__Your assignment__
Copy the data that appears below exactly. Drop the pictures.

Collection entries

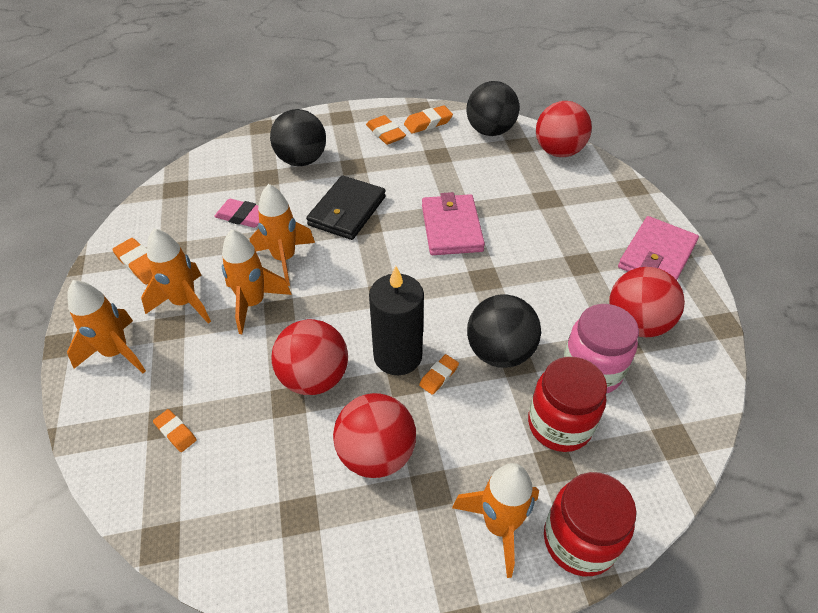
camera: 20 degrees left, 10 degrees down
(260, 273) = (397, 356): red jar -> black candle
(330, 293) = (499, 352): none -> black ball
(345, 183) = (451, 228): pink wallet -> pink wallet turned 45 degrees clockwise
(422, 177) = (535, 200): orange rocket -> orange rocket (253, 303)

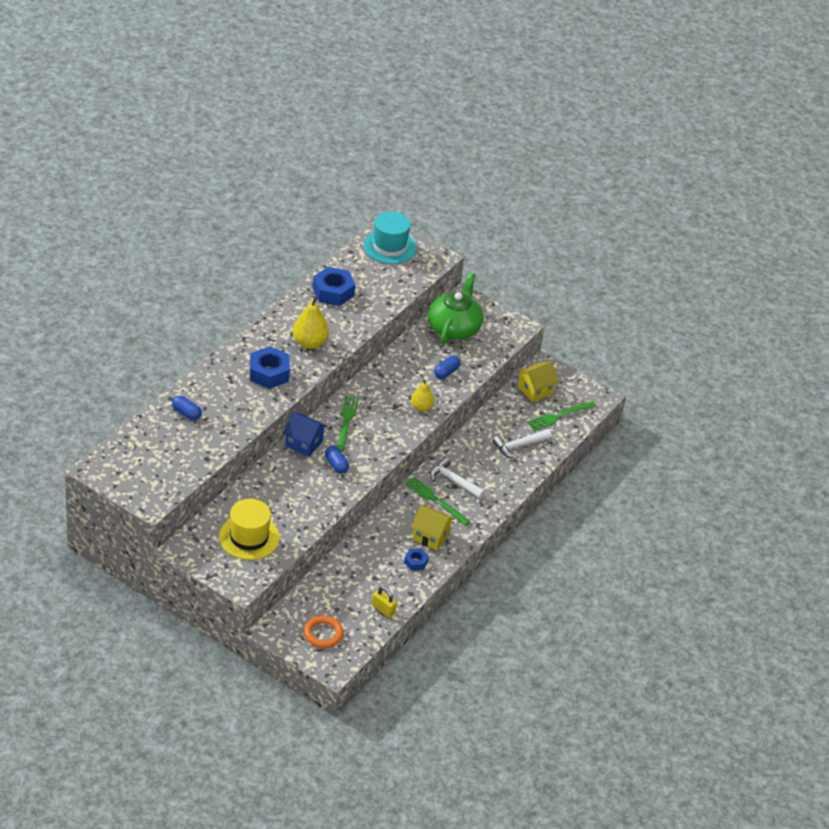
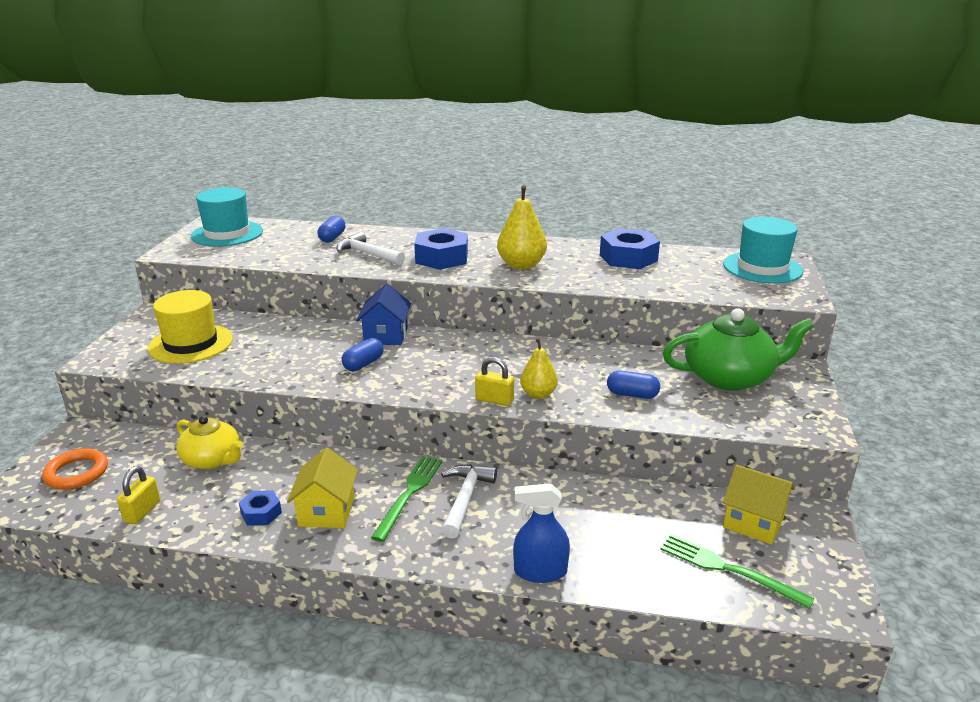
camera: 70 degrees right, 15 degrees down
(131, 466) = (227, 233): none -> turquoise hat
(346, 421) = (452, 351): green fork -> none
(348, 572) = (212, 460): none -> yellow teapot
(416, 426) = (494, 400): none -> yellow padlock
(519, 446) = (607, 544): white hammer -> white hammer (368, 254)
(523, 476) = (540, 571): none -> blue spray bottle

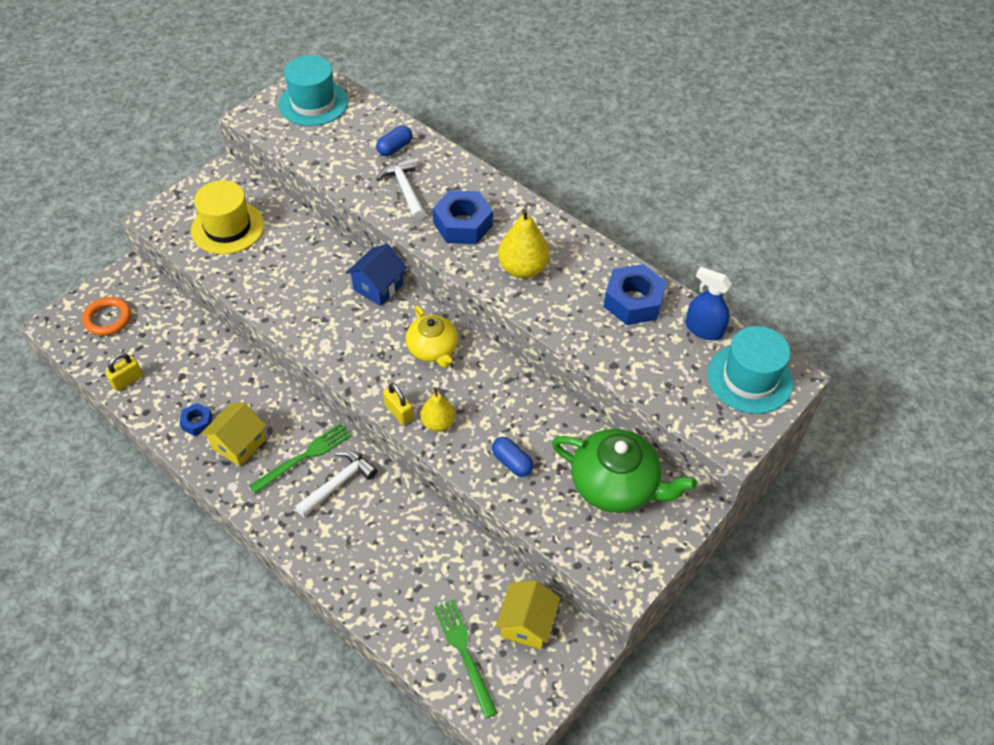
camera: 30 degrees right, 25 degrees up
(212, 460) = (198, 350): yellow teapot -> yellow teapot (433, 349)
(363, 364) = (335, 317): blue capsule -> none
(540, 571) = (335, 578): blue spray bottle -> blue spray bottle (704, 329)
(753, 522) = (527, 624): yellow house -> yellow house turned 45 degrees clockwise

__Expected output__
camera: 20 degrees left, 10 degrees down
(260, 273) = (397, 356): red jar -> black candle
(330, 293) = (499, 352): none -> black ball
(345, 183) = (451, 228): pink wallet -> pink wallet turned 45 degrees clockwise
(422, 177) = (535, 200): orange rocket -> orange rocket (253, 303)

camera: 70 degrees right, 15 degrees down
(131, 466) = (227, 233): none -> turquoise hat
(346, 421) = (452, 351): green fork -> none
(348, 572) = (212, 460): none -> yellow teapot
(416, 426) = (494, 400): none -> yellow padlock
(519, 446) = (607, 544): white hammer -> white hammer (368, 254)
(523, 476) = (540, 571): none -> blue spray bottle

camera: 30 degrees right, 25 degrees up
(212, 460) = (198, 350): yellow teapot -> yellow teapot (433, 349)
(363, 364) = (335, 317): blue capsule -> none
(540, 571) = (335, 578): blue spray bottle -> blue spray bottle (704, 329)
(753, 522) = (527, 624): yellow house -> yellow house turned 45 degrees clockwise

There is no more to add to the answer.